Start of INPUT FOR THIS TASK
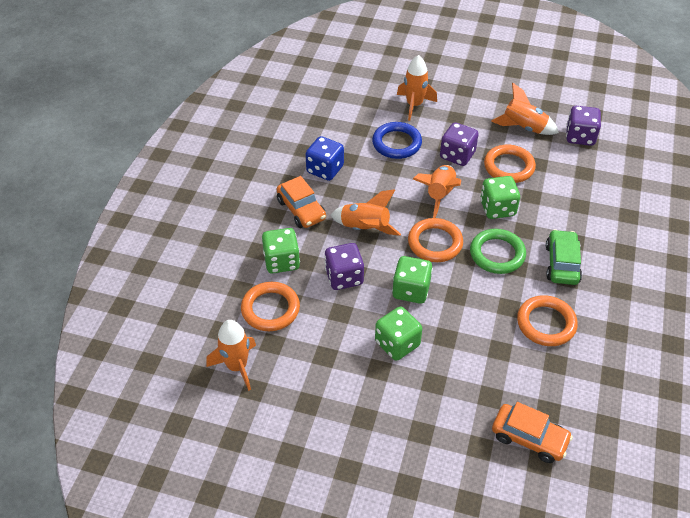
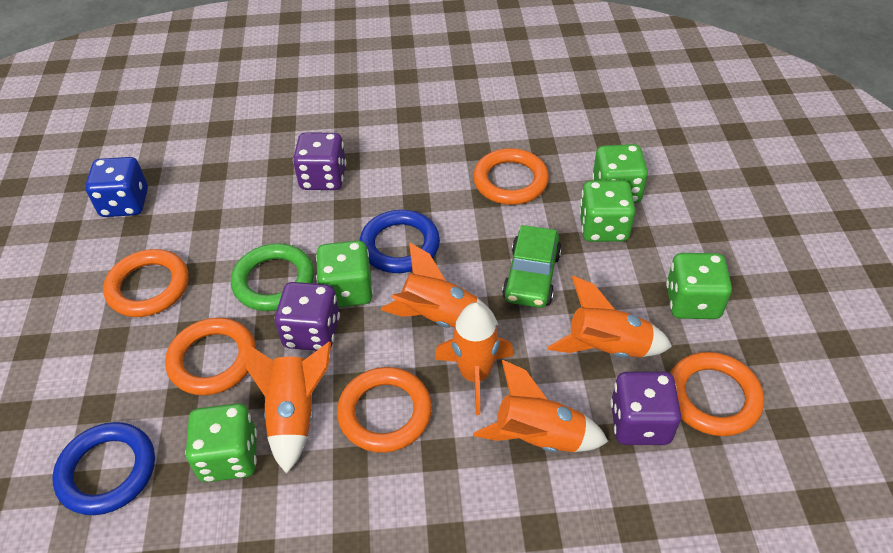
blue ring: 1 -> 2
green dice: 4 -> 5
orange car: 2 -> 0
orange ring: 4 -> 5

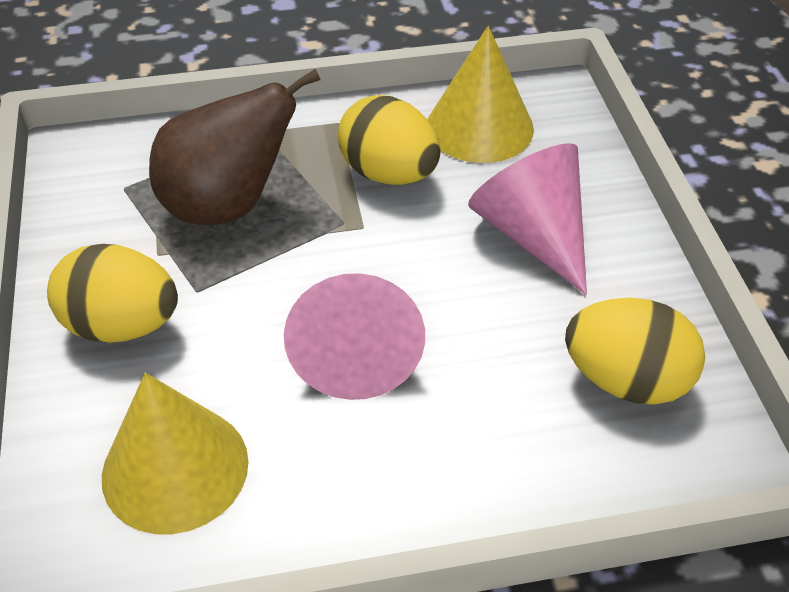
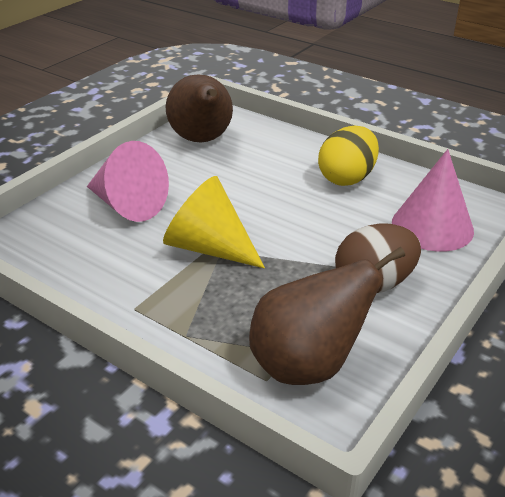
brown egg: 0 -> 1
brown pear: 1 -> 2
yellow cone: 2 -> 1
yellow egg: 3 -> 1

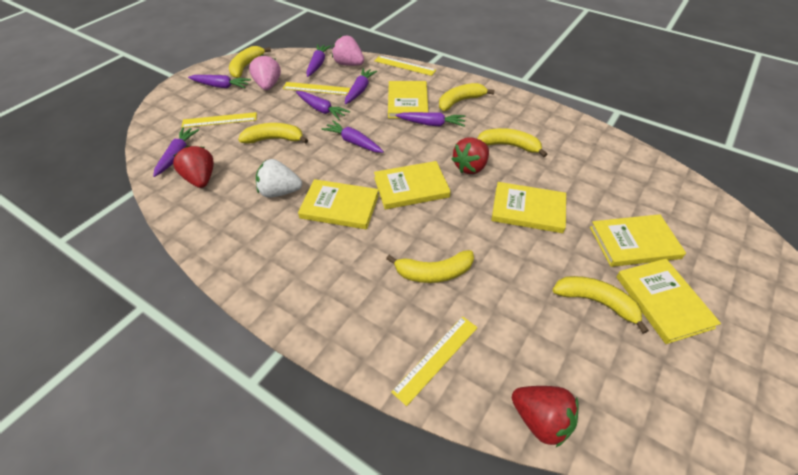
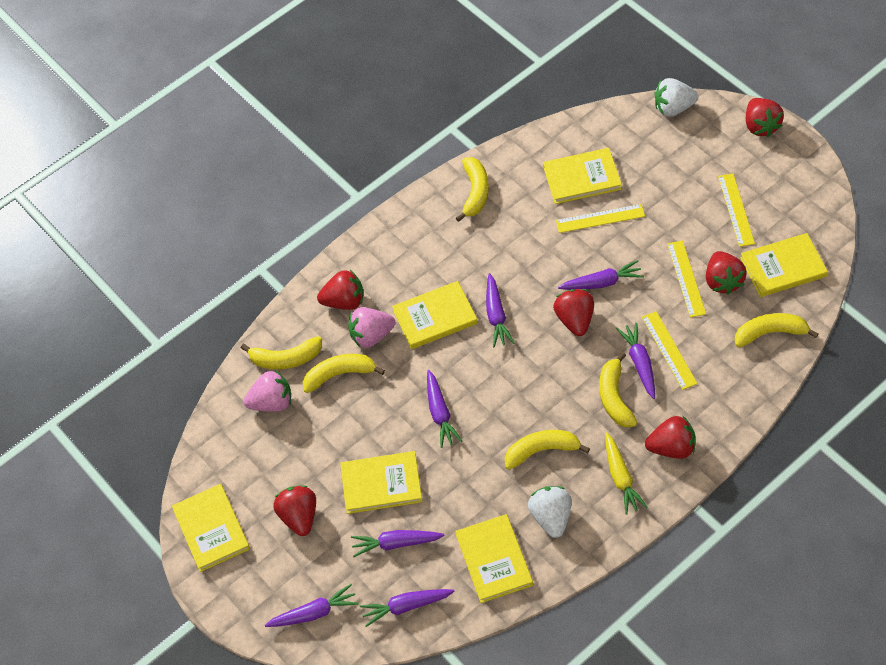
red strawberry: 3 -> 6
white strawberry: 1 -> 2
yellow carrot: 0 -> 1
End of INPUT FOR THIS TASK
● **TASK INSTRUCTIONS**:
Beginning at the line containing "yellow egg: 3 -> 1", restate every line through the end of the material above exactly; omit the pictures.

● **EXPECTED OUTPUT**:
yellow egg: 3 -> 1

red strawberry: 3 -> 6
white strawberry: 1 -> 2
yellow carrot: 0 -> 1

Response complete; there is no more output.